§ **What you have to do**
Quote the records that follow in full and exactly; leave out the pictures.

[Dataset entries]
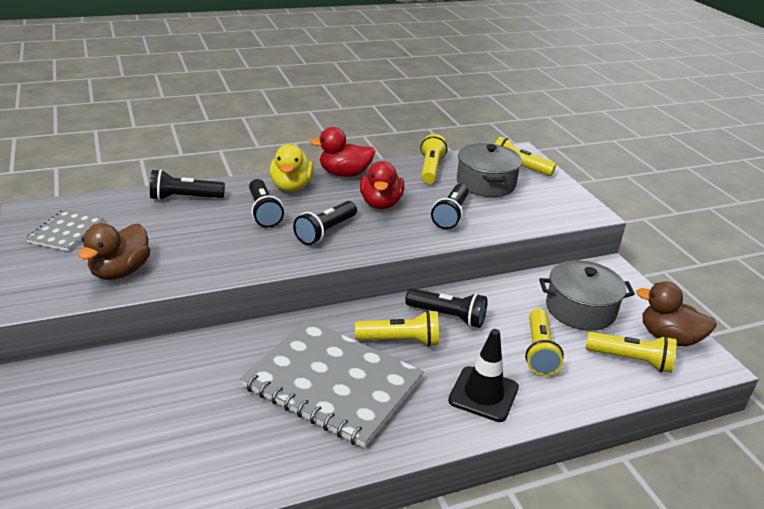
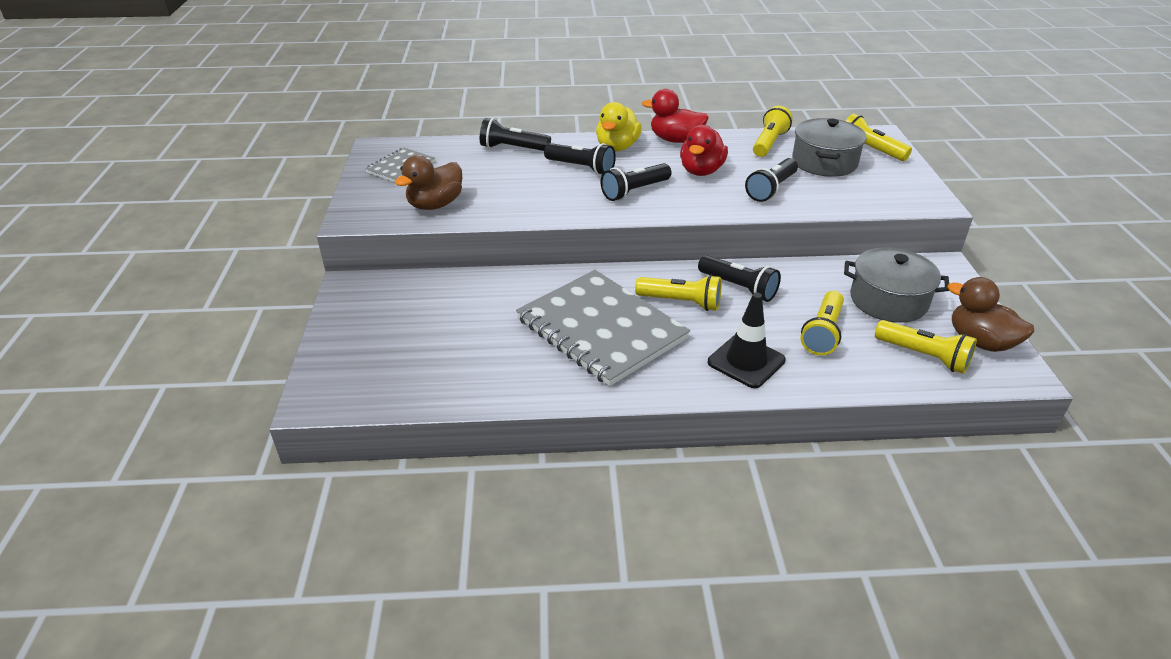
camera: 20 degrees right, 5 degrees up
(264, 212) = (581, 168): black flashlight -> black flashlight turned 60 degrees counterclockwise

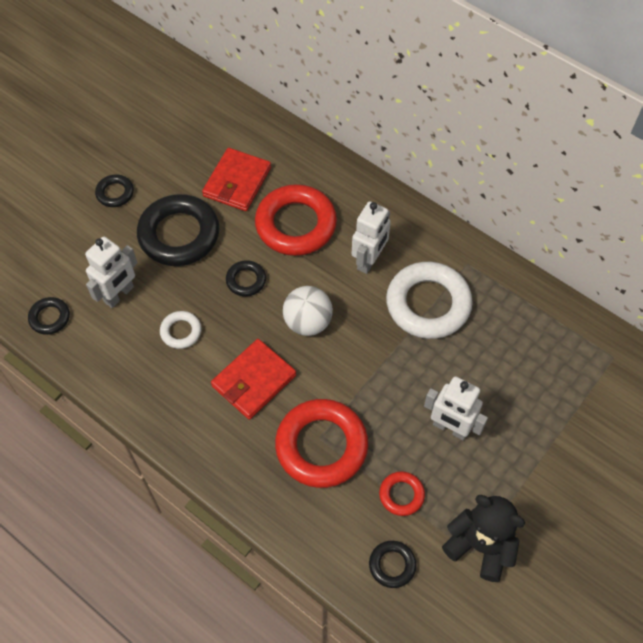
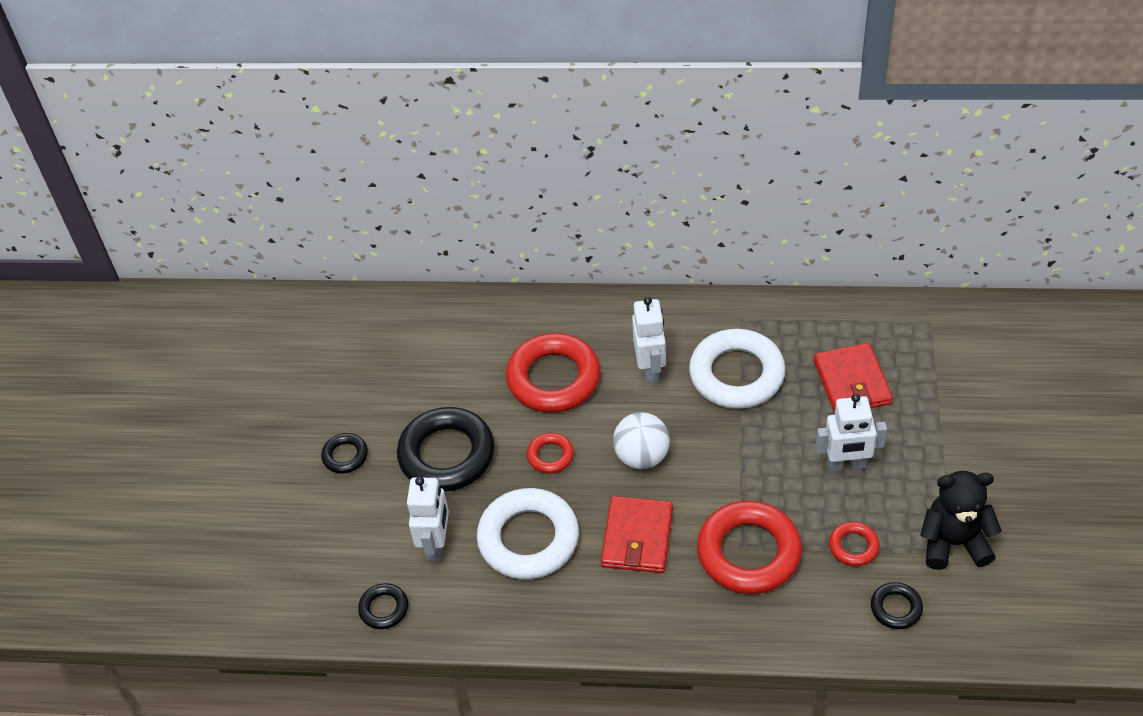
camera: 30 degrees left, 10 degrees down
(181, 332) = (528, 539): white ring -> white ring, size x2.08
(237, 182) = (461, 374): red wallet -> red wallet (852, 382)
(246, 280) = (550, 456): black ring -> red ring

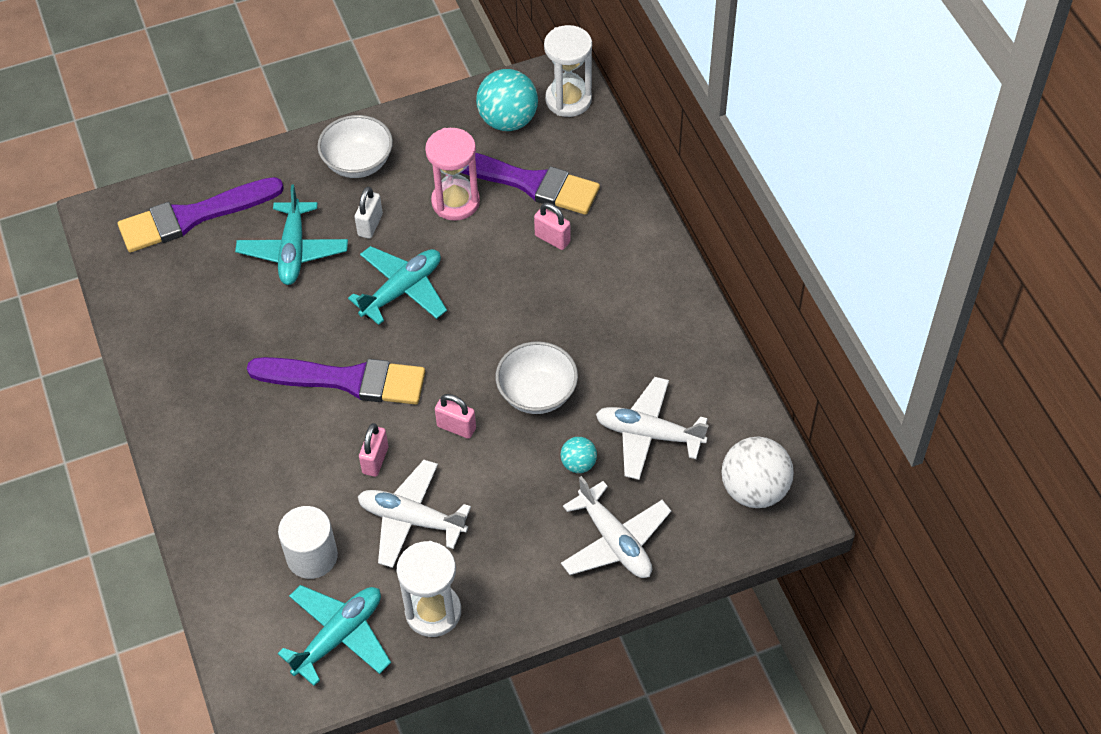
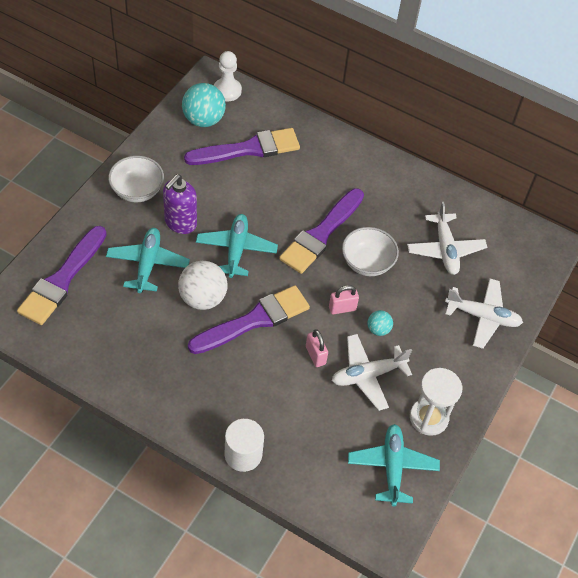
camera: 45 degrees left, 0 degrees up
(293, 251) = (148, 264): turquoise plane -> turquoise plane turned 135 degrees counterclockwise
(312, 556) = (333, 433): white cylinder -> white cylinder (243, 454)
(370, 225) = (180, 223): white padlock -> purple soap dispenser
(455, 202) = (218, 182): pink hourglass -> none
(515, 328) = (321, 234): none -> purple brush
(552, 239) = (293, 173): pink padlock -> none
(568, 100) = (227, 90): white hourglass -> white pawn
(578, 464) = (425, 287): turquoise ball -> turquoise ball (378, 329)
(649, 434) = (445, 249): white plane -> white plane turned 75 degrees counterclockwise
(754, 489) = (522, 246): white ball -> white ball (203, 298)

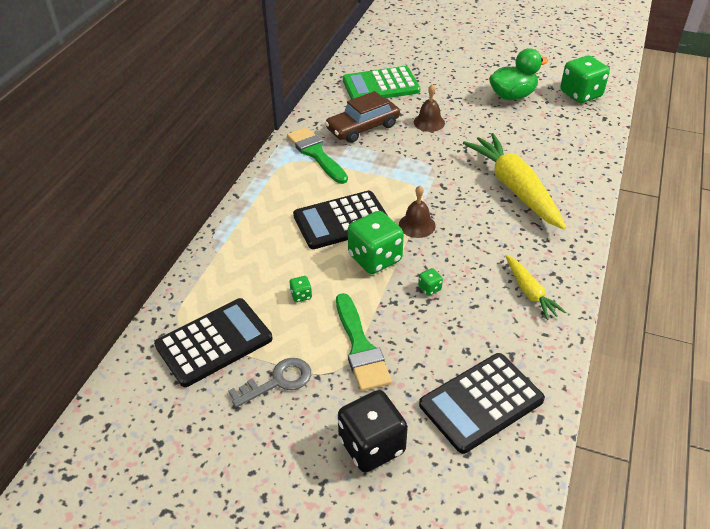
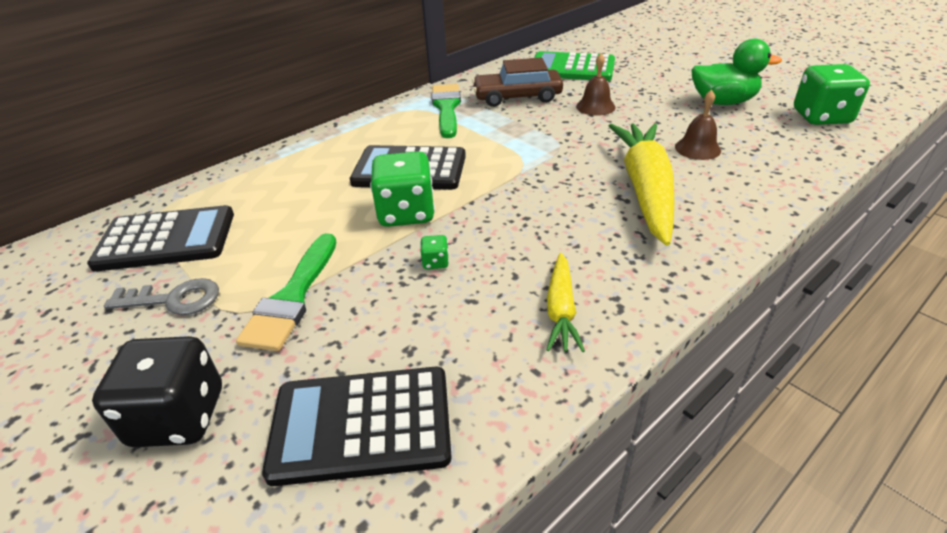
camera: 30 degrees right, 5 degrees down
(301, 295) = (293, 224): green dice -> none
(417, 225) = (486, 195): brown bell -> brown bell (697, 148)

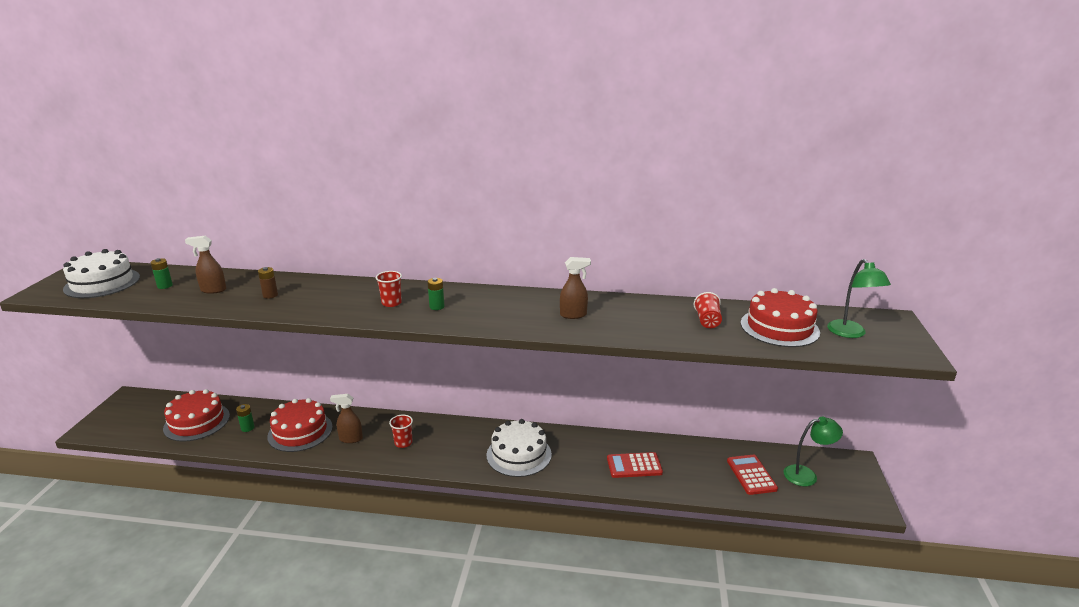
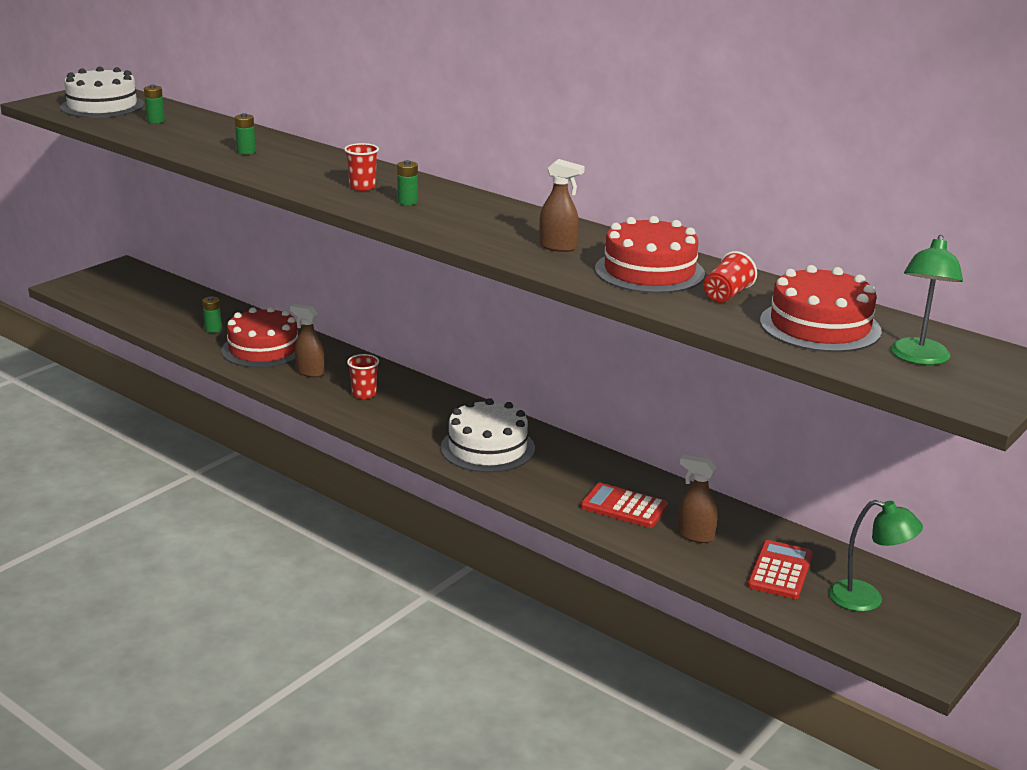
camera: 30 degrees right, 0 degrees up
(197, 422) = (168, 309): red cake -> red cake (649, 271)
(213, 290) = (196, 134): brown spray bottle -> brown spray bottle (695, 535)
(270, 295) = (246, 152): brown battery -> green battery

§ **Answer box**
camera: 20 degrees right, 5 degrees up
(264, 212) = (581, 168): black flashlight -> black flashlight turned 60 degrees counterclockwise

camera: 30 degrees left, 10 degrees down
(181, 332) = (528, 539): white ring -> white ring, size x2.08
(237, 182) = (461, 374): red wallet -> red wallet (852, 382)
(246, 280) = (550, 456): black ring -> red ring

camera: 45 degrees left, 0 degrees up
(293, 251) = (148, 264): turquoise plane -> turquoise plane turned 135 degrees counterclockwise
(312, 556) = (333, 433): white cylinder -> white cylinder (243, 454)
(370, 225) = (180, 223): white padlock -> purple soap dispenser
(455, 202) = (218, 182): pink hourglass -> none
(515, 328) = (321, 234): none -> purple brush
(552, 239) = (293, 173): pink padlock -> none
(568, 100) = (227, 90): white hourglass -> white pawn
(578, 464) = (425, 287): turquoise ball -> turquoise ball (378, 329)
(649, 434) = (445, 249): white plane -> white plane turned 75 degrees counterclockwise
(754, 489) = (522, 246): white ball -> white ball (203, 298)

camera: 30 degrees right, 5 degrees down
(301, 295) = (293, 224): green dice -> none
(417, 225) = (486, 195): brown bell -> brown bell (697, 148)

camera: 30 degrees right, 0 degrees up
(197, 422) = (168, 309): red cake -> red cake (649, 271)
(213, 290) = (196, 134): brown spray bottle -> brown spray bottle (695, 535)
(270, 295) = (246, 152): brown battery -> green battery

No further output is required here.